The material below holds a span beginning at the line with "[545,302,606,381] (first image)" and ending at the line with "[465,238,517,303]". Quote that span exactly, both ends included, and only that span.

RECORDS SUPPLIED:
========================================================================

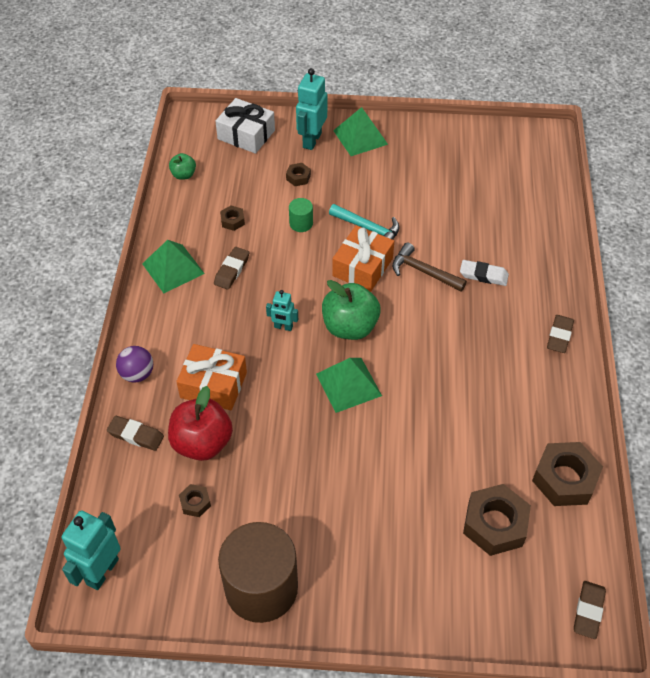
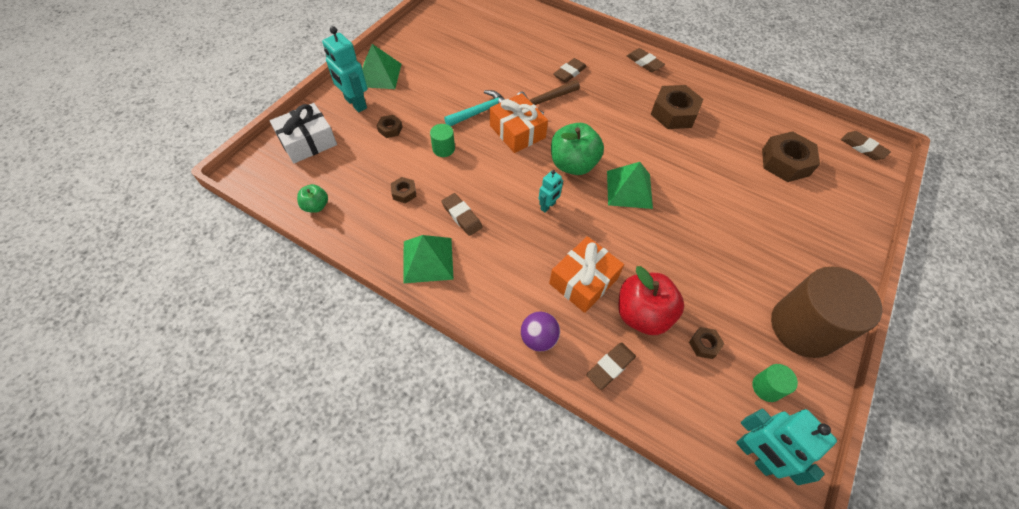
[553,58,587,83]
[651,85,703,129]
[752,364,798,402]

========================================================================

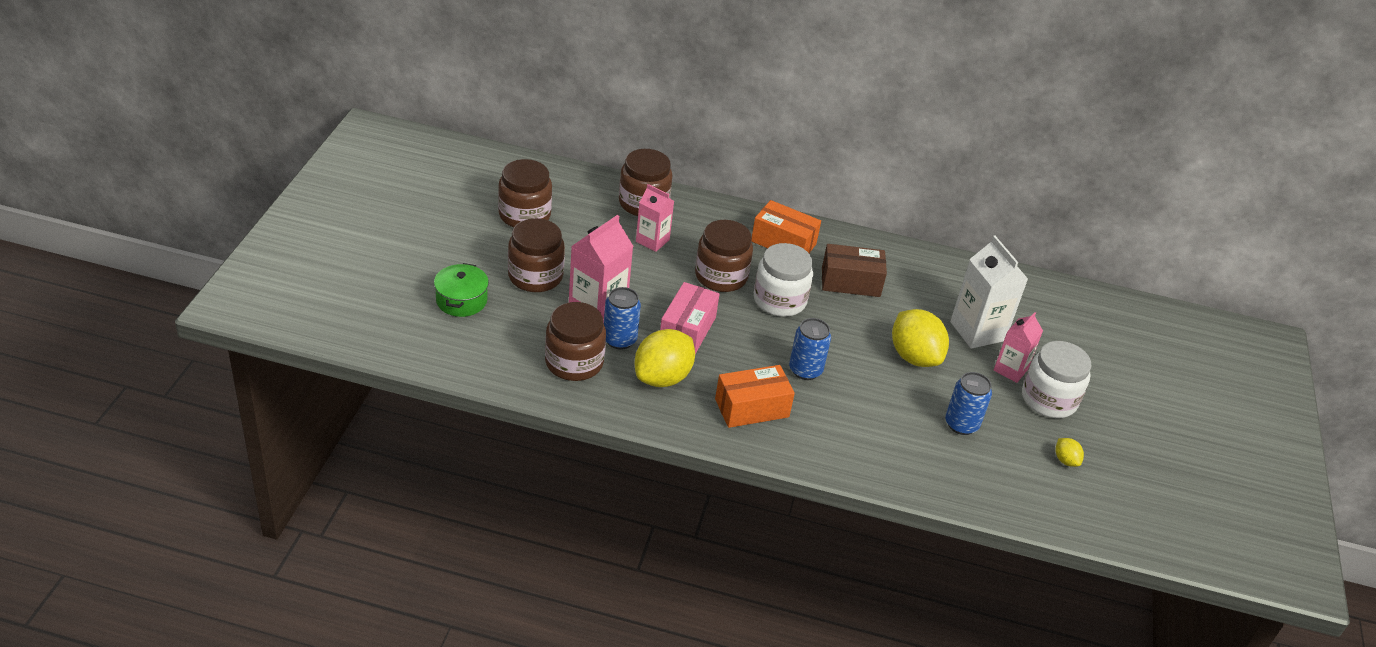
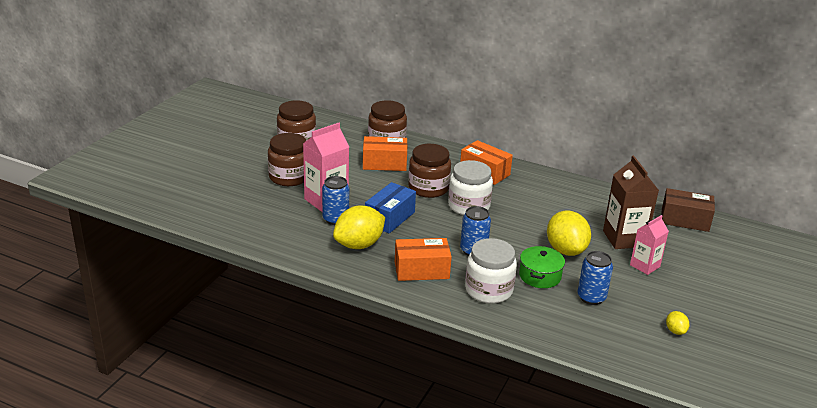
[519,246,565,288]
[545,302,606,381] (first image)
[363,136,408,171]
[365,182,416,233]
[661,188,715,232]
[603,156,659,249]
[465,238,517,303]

========================================================================

ANSWER:
[545,302,606,381] (first image)
[363,136,408,171]
[365,182,416,233]
[661,188,715,232]
[603,156,659,249]
[465,238,517,303]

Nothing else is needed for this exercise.